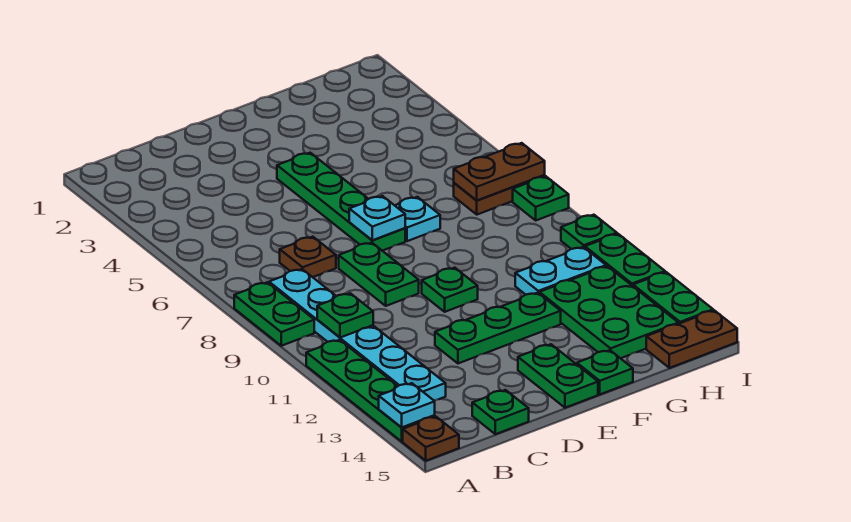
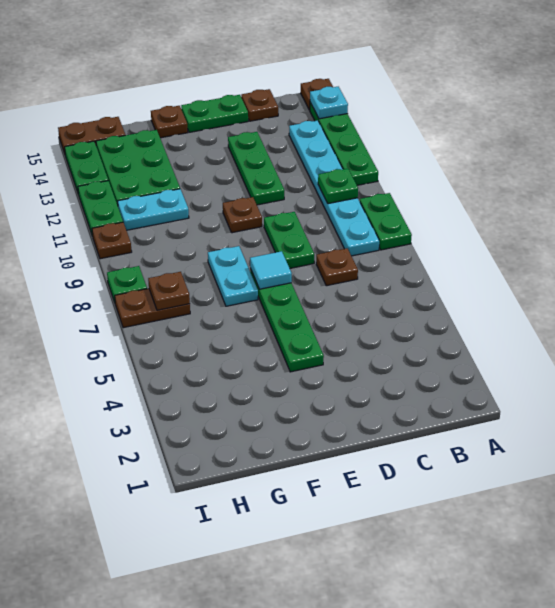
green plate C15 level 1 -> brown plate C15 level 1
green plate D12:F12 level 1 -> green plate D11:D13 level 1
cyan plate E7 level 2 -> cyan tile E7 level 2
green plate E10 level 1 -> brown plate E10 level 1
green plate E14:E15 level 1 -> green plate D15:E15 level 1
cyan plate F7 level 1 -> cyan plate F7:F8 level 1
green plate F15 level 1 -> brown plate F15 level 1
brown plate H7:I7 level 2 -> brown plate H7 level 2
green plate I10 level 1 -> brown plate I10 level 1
::::::::
▸ YOUR TASK:
The response should be an exact copy of the lines from the one with "brown plate H7:I7" through the end of the data, with no other text.

▸ ANSWER TO THE EXERCISE:
brown plate H7:I7 level 2 -> brown plate H7 level 2
green plate I10 level 1 -> brown plate I10 level 1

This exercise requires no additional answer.